*GIVEN DATA*
○ ○ ○ ○

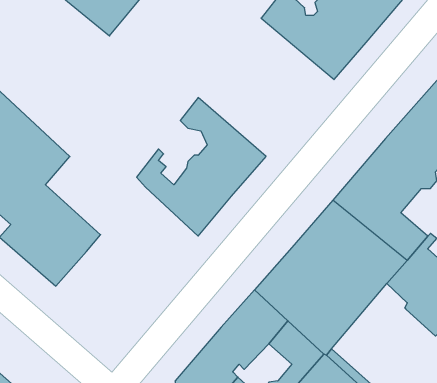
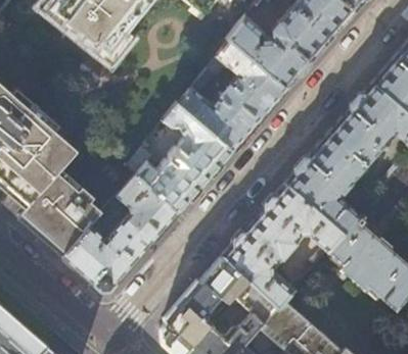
building: none -> [177,40,285,150]
building: none -> [60,174,177,292]

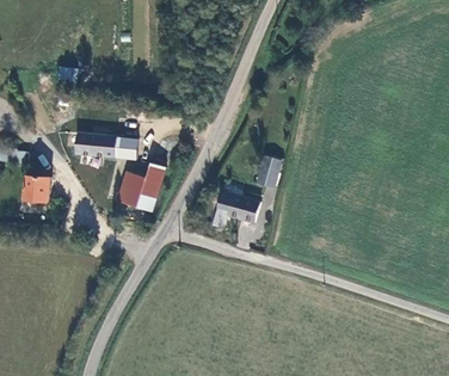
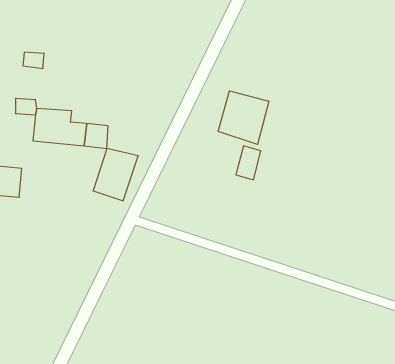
building: none -> [218,91,269,144]
building: [214,192,260,228] -> none

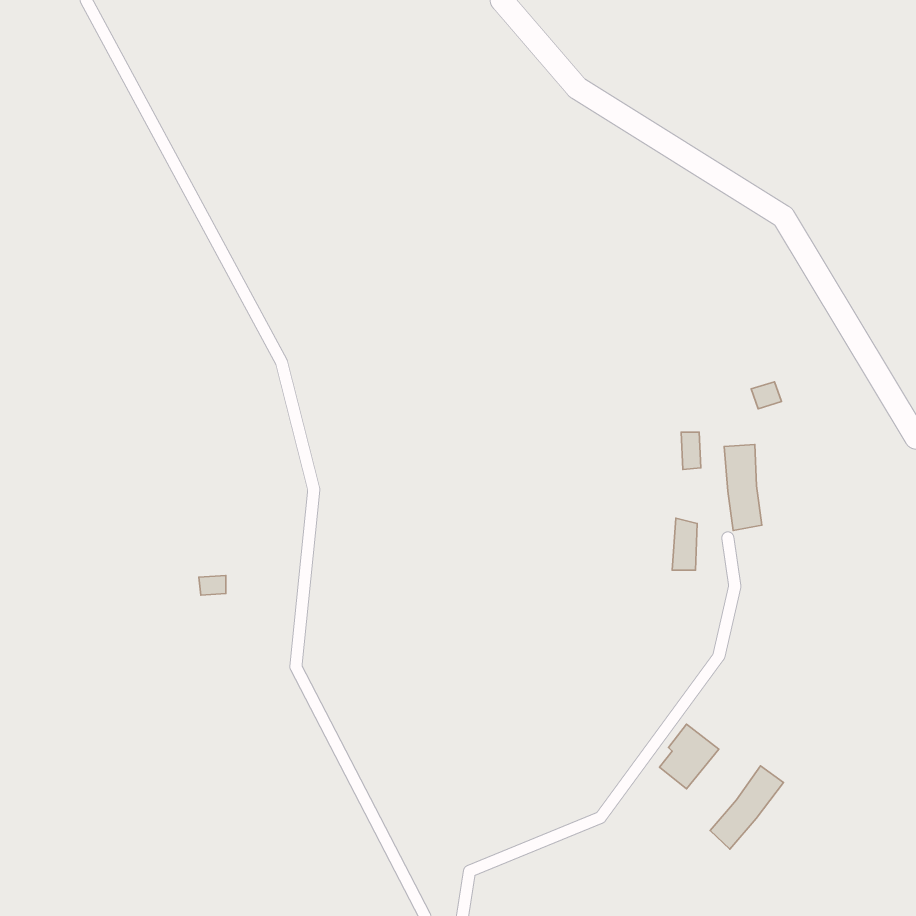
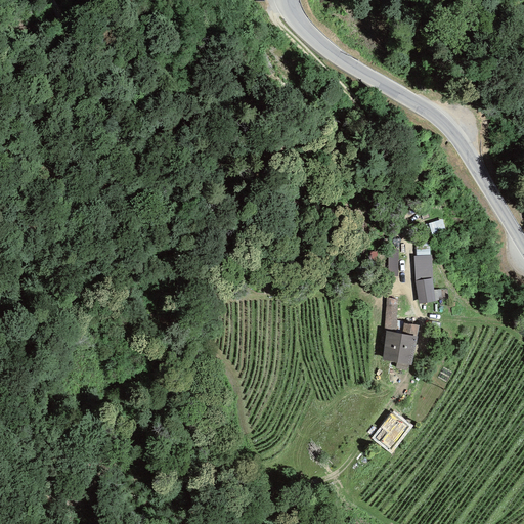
building: none -> [381,322,419,364]
building: [710,766,784,849] -> none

○ ○ ○ ○

*WORK ORDER*
Give exactly the lines from the one with "building: none -> [381,322,419,364]" to the end of the entries, nothing before them.

*TASK SOLUTION*
building: none -> [381,322,419,364]
building: [710,766,784,849] -> none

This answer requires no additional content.